▶ [DATA TO USE]
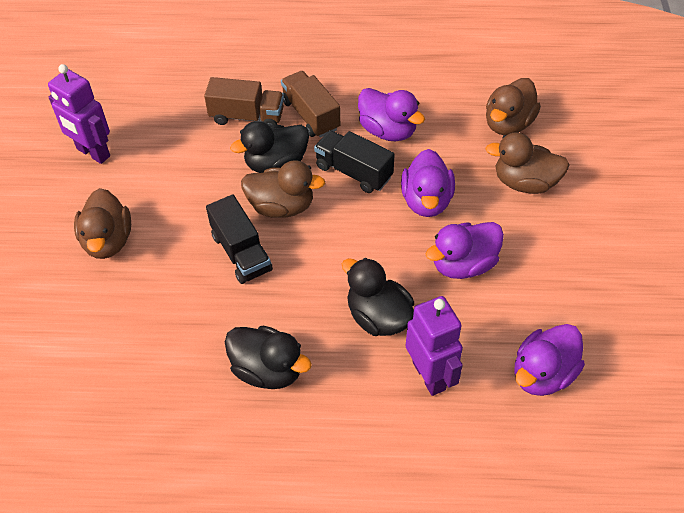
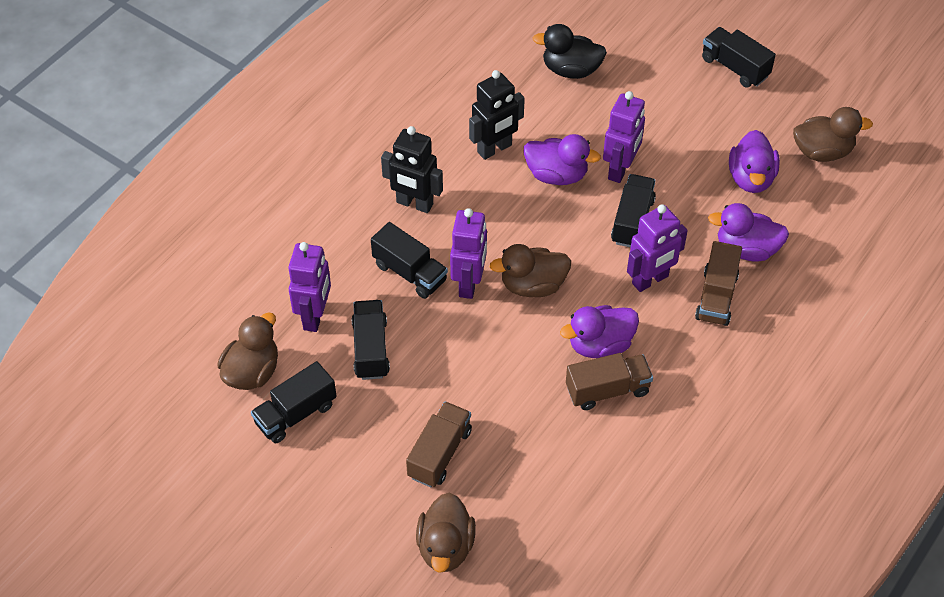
black duck: 3 -> 1
black robot: 0 -> 2
black truck: 2 -> 5
brown truck: 2 -> 3
purple robot: 2 -> 4

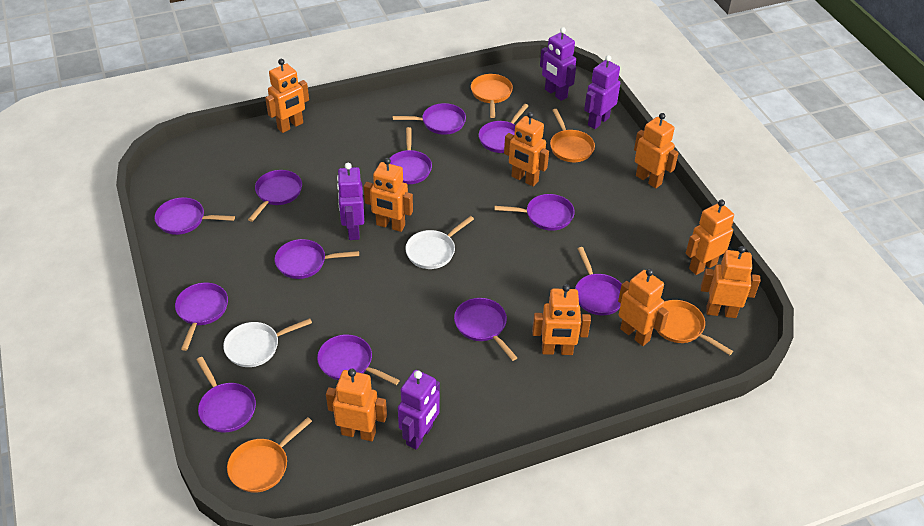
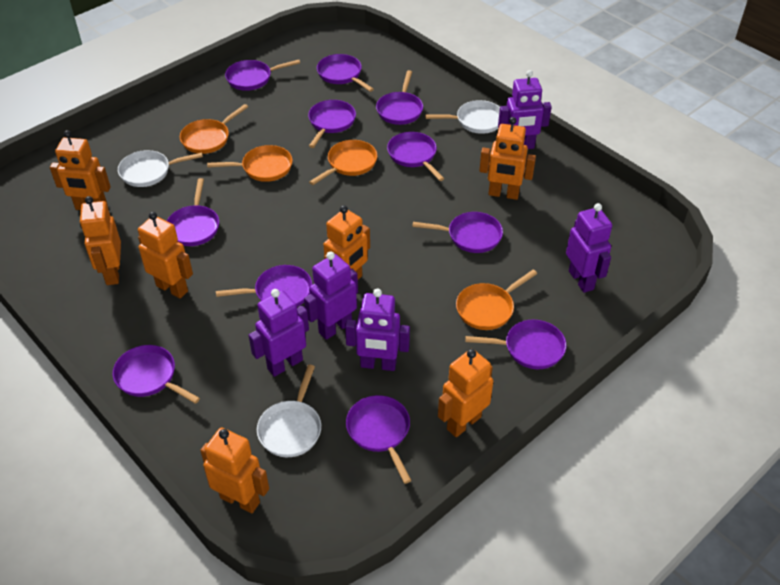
orange robot: 9 -> 7
purple pan: 12 -> 11
purple robot: 4 -> 5
white pan: 2 -> 3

▶ [WHAT THE EXERCISE ASKS] Output the material above verbatim but exclude each picture.

▶ [TASK RESPONSE]
black duck: 3 -> 1
black robot: 0 -> 2
black truck: 2 -> 5
brown truck: 2 -> 3
purple robot: 2 -> 4

orange robot: 9 -> 7
purple pan: 12 -> 11
purple robot: 4 -> 5
white pan: 2 -> 3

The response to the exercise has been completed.